Your assignment
Would you restate all the data that follows, word for word?

++++ Record excerpts

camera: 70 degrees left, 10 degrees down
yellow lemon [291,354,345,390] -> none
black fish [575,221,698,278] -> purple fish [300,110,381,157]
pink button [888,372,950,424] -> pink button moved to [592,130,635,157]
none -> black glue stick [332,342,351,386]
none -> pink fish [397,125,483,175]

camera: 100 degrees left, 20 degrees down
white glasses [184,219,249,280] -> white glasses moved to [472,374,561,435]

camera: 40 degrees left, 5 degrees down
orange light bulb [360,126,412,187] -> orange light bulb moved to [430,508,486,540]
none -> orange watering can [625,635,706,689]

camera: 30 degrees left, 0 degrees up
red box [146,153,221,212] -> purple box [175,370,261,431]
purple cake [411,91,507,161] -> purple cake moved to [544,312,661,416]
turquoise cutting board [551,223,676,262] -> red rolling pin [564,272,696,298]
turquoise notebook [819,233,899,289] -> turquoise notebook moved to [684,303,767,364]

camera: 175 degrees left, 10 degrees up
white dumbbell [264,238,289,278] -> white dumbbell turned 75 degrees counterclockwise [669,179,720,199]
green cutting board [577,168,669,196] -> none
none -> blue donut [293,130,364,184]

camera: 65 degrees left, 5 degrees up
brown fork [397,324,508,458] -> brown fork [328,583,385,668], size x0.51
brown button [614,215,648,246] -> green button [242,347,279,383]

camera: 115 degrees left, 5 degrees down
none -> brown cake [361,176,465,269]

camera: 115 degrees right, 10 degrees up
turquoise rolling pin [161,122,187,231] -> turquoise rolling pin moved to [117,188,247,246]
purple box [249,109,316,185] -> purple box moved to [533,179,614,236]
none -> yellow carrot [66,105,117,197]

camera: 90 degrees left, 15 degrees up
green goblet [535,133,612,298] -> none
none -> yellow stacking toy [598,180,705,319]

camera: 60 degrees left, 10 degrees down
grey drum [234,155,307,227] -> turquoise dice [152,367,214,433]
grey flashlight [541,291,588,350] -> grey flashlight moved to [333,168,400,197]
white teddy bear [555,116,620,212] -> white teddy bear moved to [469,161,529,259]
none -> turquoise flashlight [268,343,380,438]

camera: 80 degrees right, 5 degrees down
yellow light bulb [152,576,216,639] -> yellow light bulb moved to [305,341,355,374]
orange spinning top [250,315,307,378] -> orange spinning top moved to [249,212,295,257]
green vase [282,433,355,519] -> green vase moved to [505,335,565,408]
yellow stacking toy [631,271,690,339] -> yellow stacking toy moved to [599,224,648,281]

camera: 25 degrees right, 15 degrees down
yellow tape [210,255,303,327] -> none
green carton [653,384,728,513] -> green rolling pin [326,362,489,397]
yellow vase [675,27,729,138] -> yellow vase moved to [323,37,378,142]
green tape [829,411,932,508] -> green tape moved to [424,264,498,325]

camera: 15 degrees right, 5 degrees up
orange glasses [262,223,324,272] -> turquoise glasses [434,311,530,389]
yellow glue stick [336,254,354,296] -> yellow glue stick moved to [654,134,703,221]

++++++++

Solution to this problem
camera: 70 degrees left, 10 degrees down
yellow lemon [291,354,345,390] -> none
black fish [575,221,698,278] -> purple fish [300,110,381,157]
pink button [888,372,950,424] -> pink button moved to [592,130,635,157]
none -> black glue stick [332,342,351,386]
none -> pink fish [397,125,483,175]

camera: 100 degrees left, 20 degrees down
white glasses [184,219,249,280] -> white glasses moved to [472,374,561,435]

camera: 40 degrees left, 5 degrees down
orange light bulb [360,126,412,187] -> orange light bulb moved to [430,508,486,540]
none -> orange watering can [625,635,706,689]

camera: 30 degrees left, 0 degrees up
red box [146,153,221,212] -> purple box [175,370,261,431]
purple cake [411,91,507,161] -> purple cake moved to [544,312,661,416]
turquoise cutting board [551,223,676,262] -> red rolling pin [564,272,696,298]
turquoise notebook [819,233,899,289] -> turquoise notebook moved to [684,303,767,364]

camera: 175 degrees left, 10 degrees up
white dumbbell [264,238,289,278] -> white dumbbell turned 75 degrees counterclockwise [669,179,720,199]
green cutting board [577,168,669,196] -> none
none -> blue donut [293,130,364,184]

camera: 65 degrees left, 5 degrees up
brown fork [397,324,508,458] -> brown fork [328,583,385,668], size x0.51
brown button [614,215,648,246] -> green button [242,347,279,383]

camera: 115 degrees left, 5 degrees down
none -> brown cake [361,176,465,269]

camera: 115 degrees right, 10 degrees up
turquoise rolling pin [161,122,187,231] -> turquoise rolling pin moved to [117,188,247,246]
purple box [249,109,316,185] -> purple box moved to [533,179,614,236]
none -> yellow carrot [66,105,117,197]

camera: 90 degrees left, 15 degrees up
green goblet [535,133,612,298] -> none
none -> yellow stacking toy [598,180,705,319]

camera: 60 degrees left, 10 degrees down
grey drum [234,155,307,227] -> turquoise dice [152,367,214,433]
grey flashlight [541,291,588,350] -> grey flashlight moved to [333,168,400,197]
white teddy bear [555,116,620,212] -> white teddy bear moved to [469,161,529,259]
none -> turquoise flashlight [268,343,380,438]

camera: 80 degrees right, 5 degrees down
yellow light bulb [152,576,216,639] -> yellow light bulb moved to [305,341,355,374]
orange spinning top [250,315,307,378] -> orange spinning top moved to [249,212,295,257]
green vase [282,433,355,519] -> green vase moved to [505,335,565,408]
yellow stacking toy [631,271,690,339] -> yellow stacking toy moved to [599,224,648,281]

camera: 25 degrees right, 15 degrees down
yellow tape [210,255,303,327] -> none
green carton [653,384,728,513] -> green rolling pin [326,362,489,397]
yellow vase [675,27,729,138] -> yellow vase moved to [323,37,378,142]
green tape [829,411,932,508] -> green tape moved to [424,264,498,325]

camera: 15 degrees right, 5 degrees up
orange glasses [262,223,324,272] -> turquoise glasses [434,311,530,389]
yellow glue stick [336,254,354,296] -> yellow glue stick moved to [654,134,703,221]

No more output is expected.